Work instruction
Please restate all of the records word for word, setting the pictures aside.

Information supplied

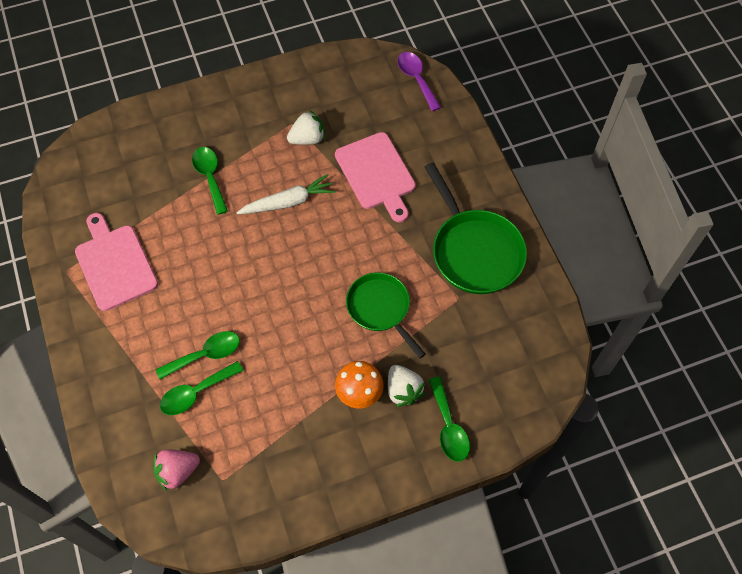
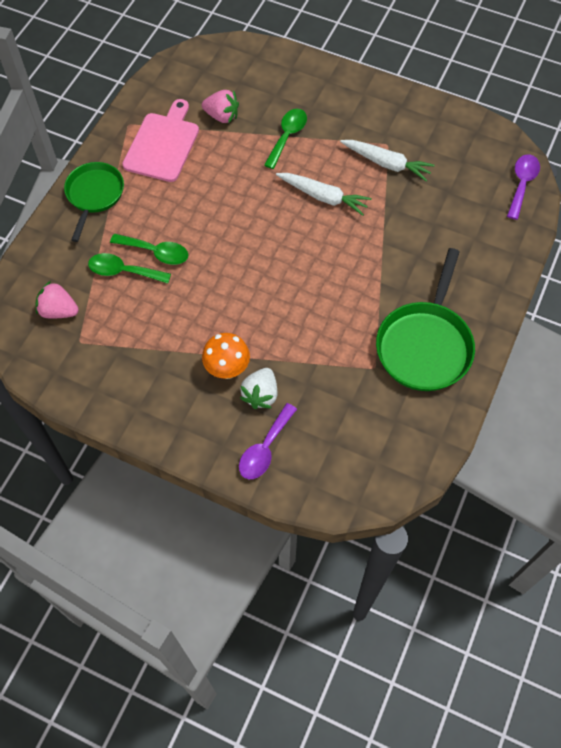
camera: 45 degrees right, 0 degrees up
(139, 202) = (222, 116): none -> pink strawberry
(307, 139) = (386, 163): white strawberry -> white carrot
(376, 174) = (411, 229): pink cutting board -> none
(380, 309) = (307, 325): green pan -> green pan (94, 195)
(448, 426) = (265, 449): green spoon -> purple spoon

Written solution
camera: 45 degrees right, 0 degrees up
(139, 202) = (222, 116): none -> pink strawberry
(307, 139) = (386, 163): white strawberry -> white carrot
(376, 174) = (411, 229): pink cutting board -> none
(380, 309) = (307, 325): green pan -> green pan (94, 195)
(448, 426) = (265, 449): green spoon -> purple spoon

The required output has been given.